*** Data to process
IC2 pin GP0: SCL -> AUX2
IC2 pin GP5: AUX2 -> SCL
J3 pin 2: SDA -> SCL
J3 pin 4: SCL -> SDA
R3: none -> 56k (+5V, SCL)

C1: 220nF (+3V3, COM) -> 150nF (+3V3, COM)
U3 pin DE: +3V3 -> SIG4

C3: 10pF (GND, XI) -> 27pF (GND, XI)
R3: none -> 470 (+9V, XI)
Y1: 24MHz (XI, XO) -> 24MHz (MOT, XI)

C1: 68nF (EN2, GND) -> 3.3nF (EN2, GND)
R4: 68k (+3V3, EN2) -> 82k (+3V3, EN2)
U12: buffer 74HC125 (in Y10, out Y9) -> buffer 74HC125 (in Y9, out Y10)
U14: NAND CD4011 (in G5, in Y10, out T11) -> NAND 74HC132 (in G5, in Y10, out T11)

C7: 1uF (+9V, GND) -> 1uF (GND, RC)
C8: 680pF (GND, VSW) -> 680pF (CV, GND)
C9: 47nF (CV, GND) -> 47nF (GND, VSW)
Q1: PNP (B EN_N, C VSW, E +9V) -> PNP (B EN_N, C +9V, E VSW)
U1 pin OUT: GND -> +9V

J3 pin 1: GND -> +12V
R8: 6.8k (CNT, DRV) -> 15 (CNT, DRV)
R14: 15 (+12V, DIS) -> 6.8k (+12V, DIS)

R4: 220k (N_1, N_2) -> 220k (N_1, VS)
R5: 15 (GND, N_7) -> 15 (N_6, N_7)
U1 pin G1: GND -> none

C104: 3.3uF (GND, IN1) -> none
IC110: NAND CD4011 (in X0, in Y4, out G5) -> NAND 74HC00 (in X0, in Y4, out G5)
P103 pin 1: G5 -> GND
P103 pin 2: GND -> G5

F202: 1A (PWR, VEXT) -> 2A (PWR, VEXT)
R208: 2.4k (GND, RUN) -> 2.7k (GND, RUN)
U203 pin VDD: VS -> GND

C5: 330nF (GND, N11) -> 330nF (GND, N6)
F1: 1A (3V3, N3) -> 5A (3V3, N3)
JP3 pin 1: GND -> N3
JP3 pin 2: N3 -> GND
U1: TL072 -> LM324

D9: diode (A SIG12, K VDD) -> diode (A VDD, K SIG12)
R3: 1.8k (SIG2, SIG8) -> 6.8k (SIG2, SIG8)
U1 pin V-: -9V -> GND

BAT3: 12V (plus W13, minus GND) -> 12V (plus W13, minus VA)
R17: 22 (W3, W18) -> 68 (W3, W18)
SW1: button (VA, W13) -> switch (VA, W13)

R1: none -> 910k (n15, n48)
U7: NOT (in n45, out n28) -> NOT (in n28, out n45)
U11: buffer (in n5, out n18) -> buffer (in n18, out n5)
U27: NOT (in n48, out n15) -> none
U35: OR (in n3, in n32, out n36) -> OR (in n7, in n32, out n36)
******
Your answer consists solely of the lines from the top of the records above through the line that contains "R8: 6.8k (CNT, DRV) -> 15 (CNT, DRV)", each echoed exactly.

*Answer for the task*:
IC2 pin GP0: SCL -> AUX2
IC2 pin GP5: AUX2 -> SCL
J3 pin 2: SDA -> SCL
J3 pin 4: SCL -> SDA
R3: none -> 56k (+5V, SCL)

C1: 220nF (+3V3, COM) -> 150nF (+3V3, COM)
U3 pin DE: +3V3 -> SIG4

C3: 10pF (GND, XI) -> 27pF (GND, XI)
R3: none -> 470 (+9V, XI)
Y1: 24MHz (XI, XO) -> 24MHz (MOT, XI)

C1: 68nF (EN2, GND) -> 3.3nF (EN2, GND)
R4: 68k (+3V3, EN2) -> 82k (+3V3, EN2)
U12: buffer 74HC125 (in Y10, out Y9) -> buffer 74HC125 (in Y9, out Y10)
U14: NAND CD4011 (in G5, in Y10, out T11) -> NAND 74HC132 (in G5, in Y10, out T11)

C7: 1uF (+9V, GND) -> 1uF (GND, RC)
C8: 680pF (GND, VSW) -> 680pF (CV, GND)
C9: 47nF (CV, GND) -> 47nF (GND, VSW)
Q1: PNP (B EN_N, C VSW, E +9V) -> PNP (B EN_N, C +9V, E VSW)
U1 pin OUT: GND -> +9V

J3 pin 1: GND -> +12V
R8: 6.8k (CNT, DRV) -> 15 (CNT, DRV)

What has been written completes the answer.